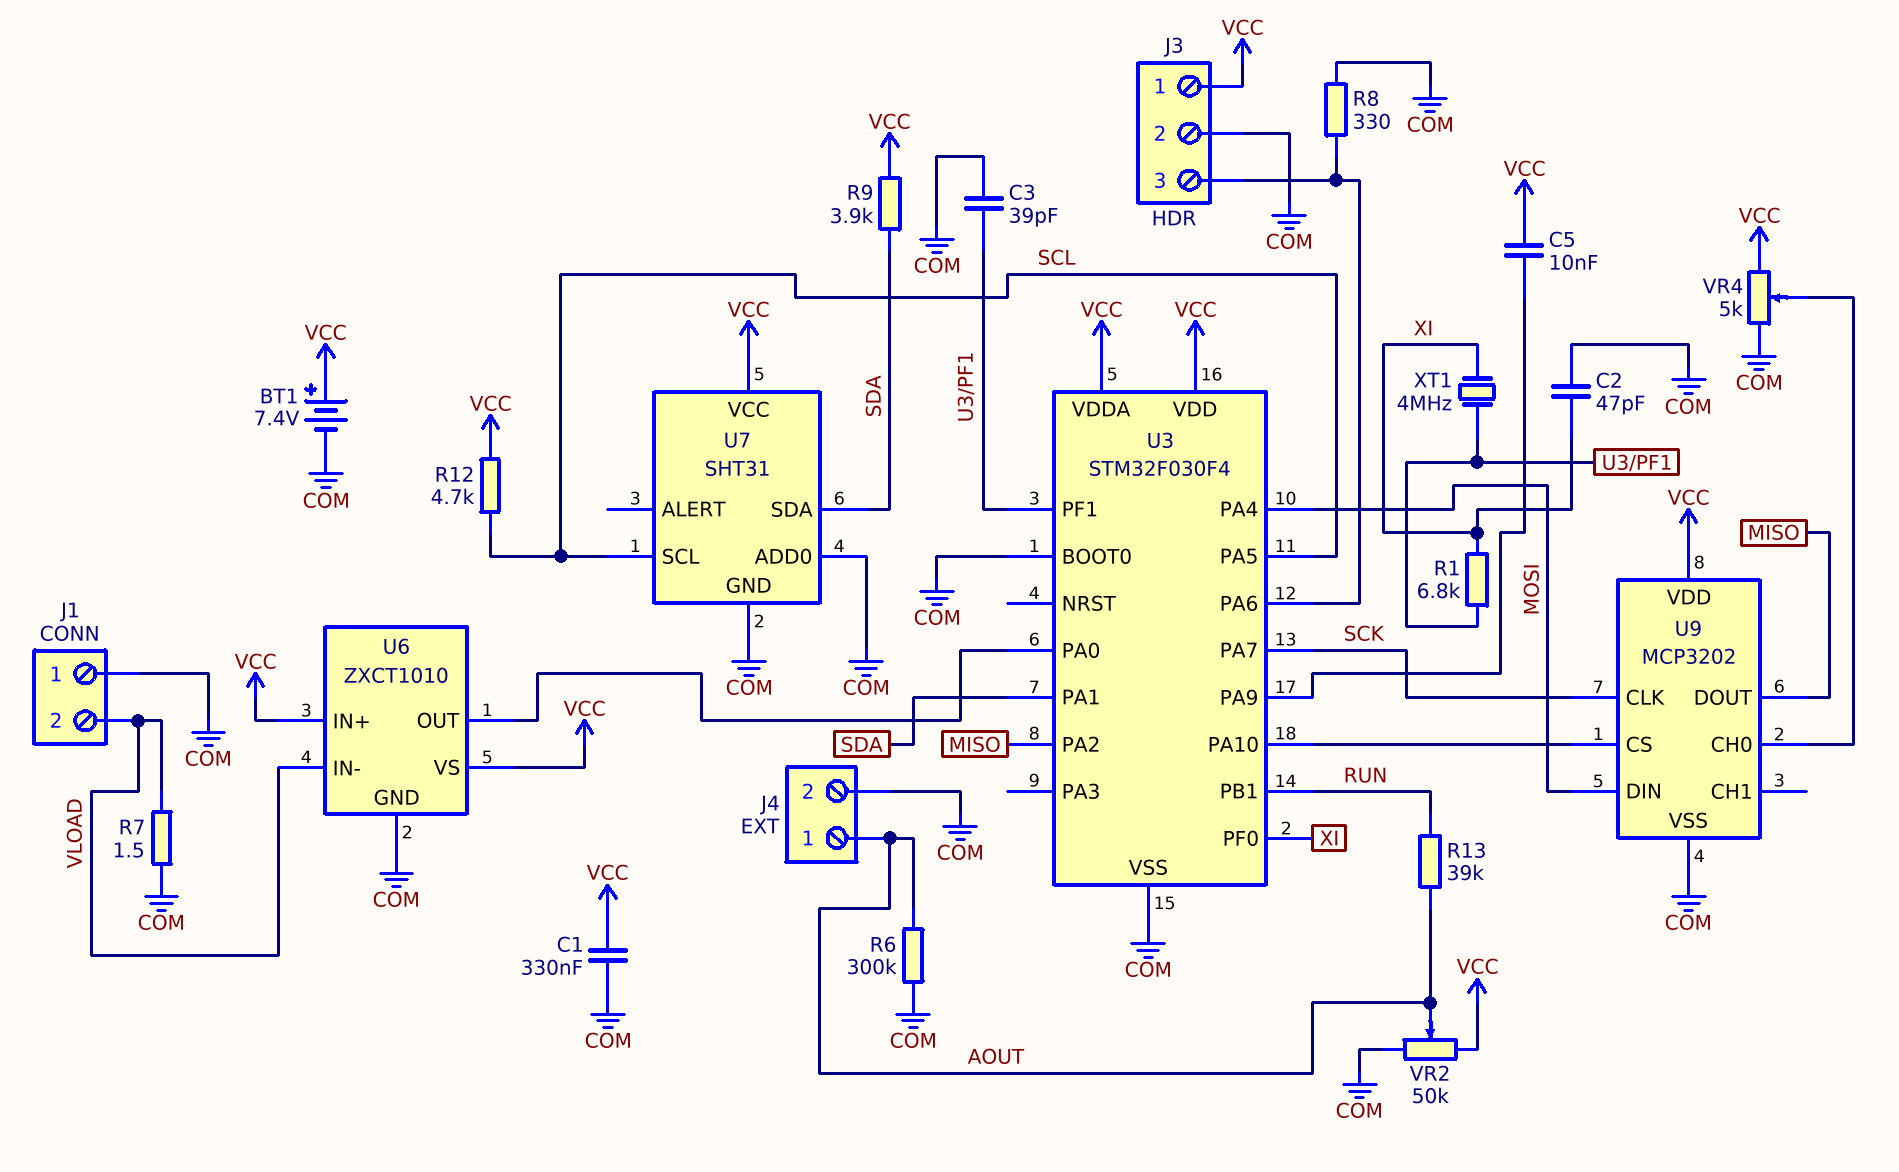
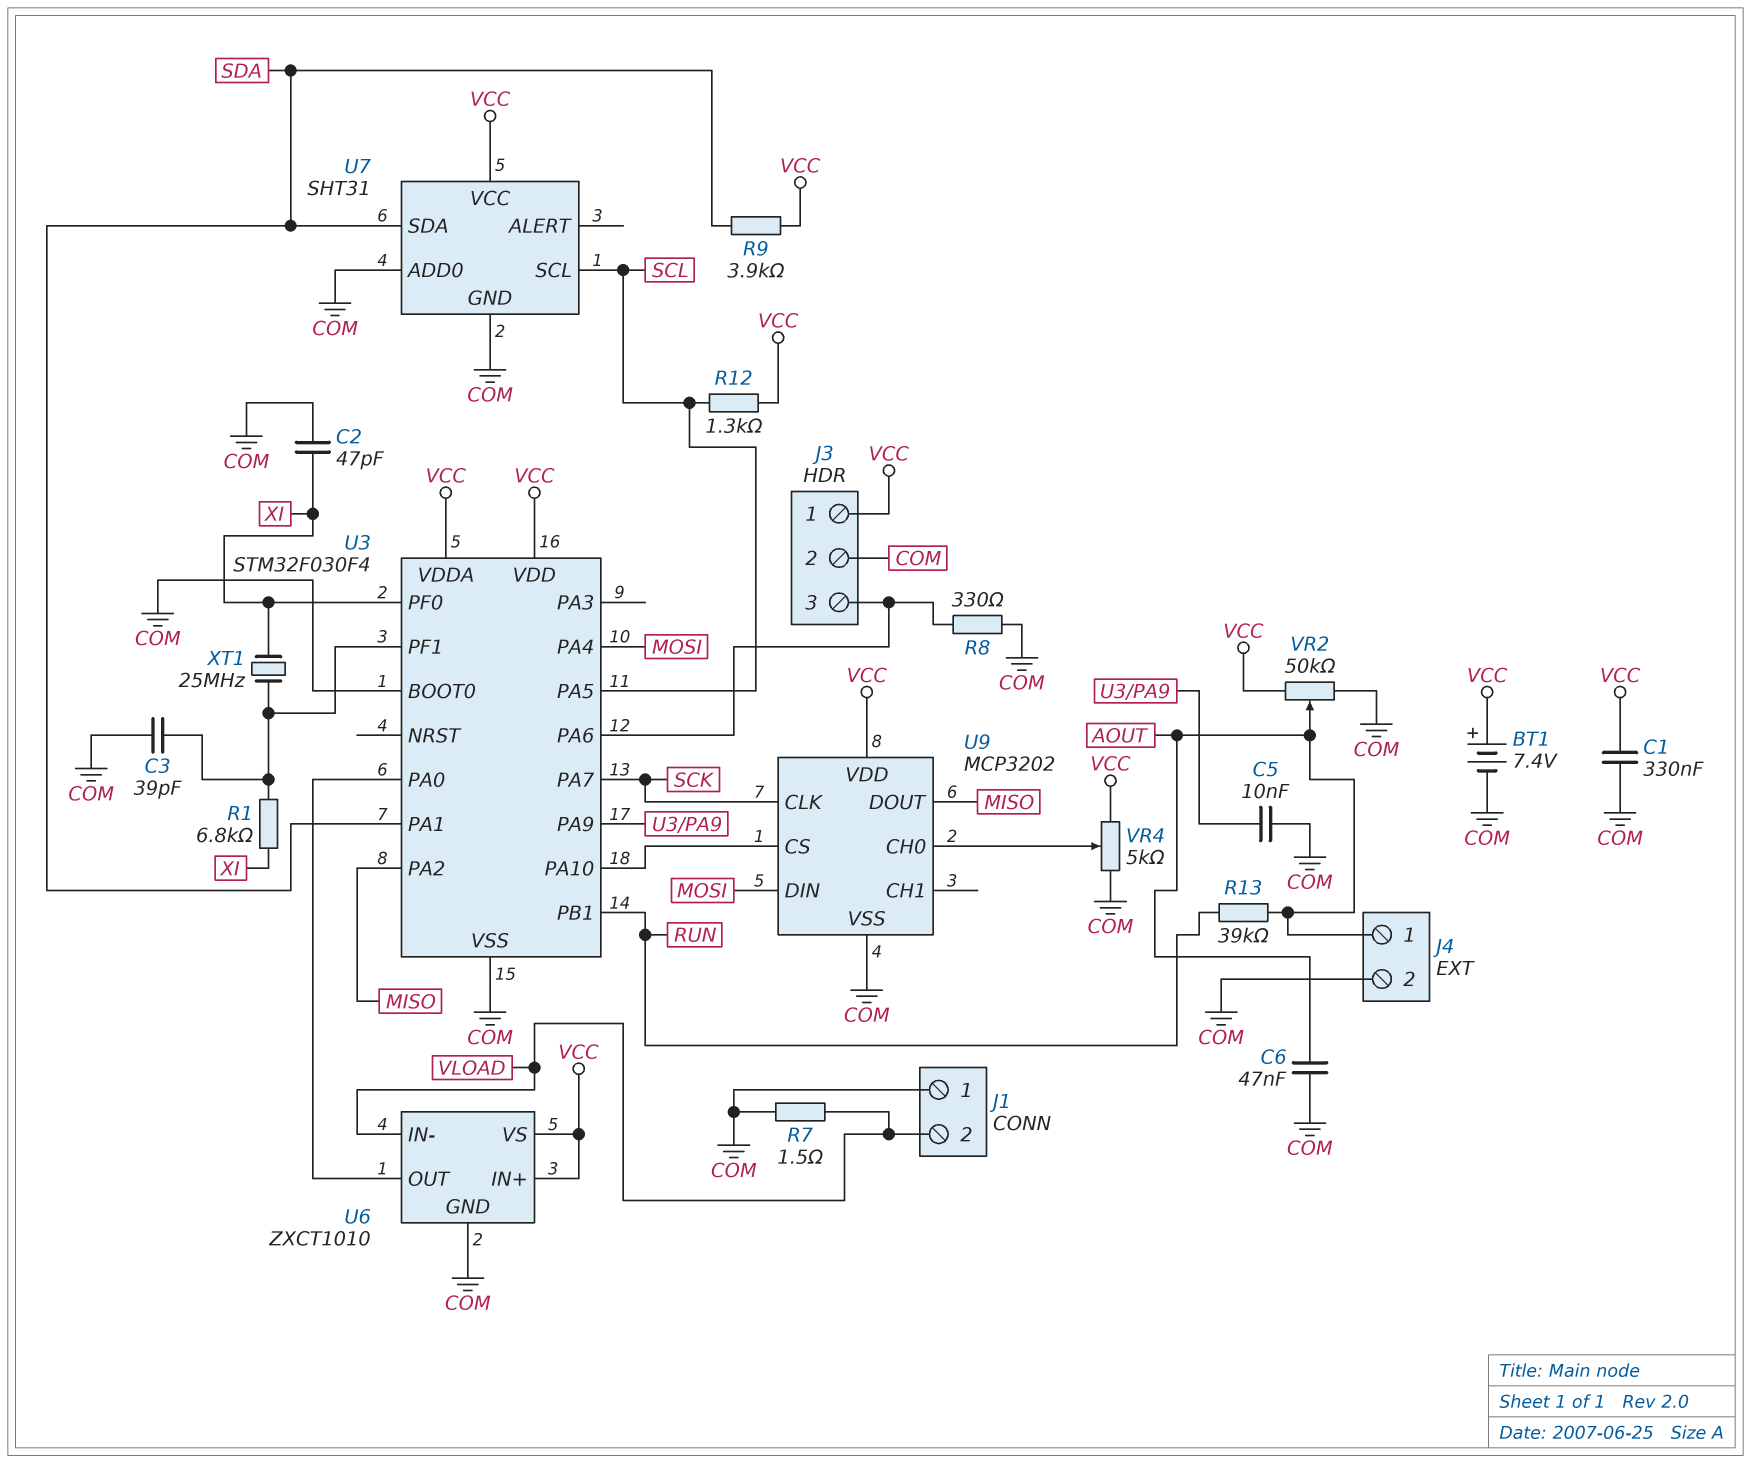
C5: 10nF (U3/PA9, VCC) -> 10nF (COM, U3/PA9)
C6: none -> 47nF (AOUT, COM)
R6: 300k (AOUT, COM) -> none
R12: 4.7k (SCL, VCC) -> 1.3k (SCL, VCC)
XT1: 4MHz (U3/PF1, XI) -> 25MHz (U3/PF1, XI)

* Work to complete
Extract each line from the listing that holds the word "none".

* Solution below
C6: none -> 47nF (AOUT, COM)
R6: 300k (AOUT, COM) -> none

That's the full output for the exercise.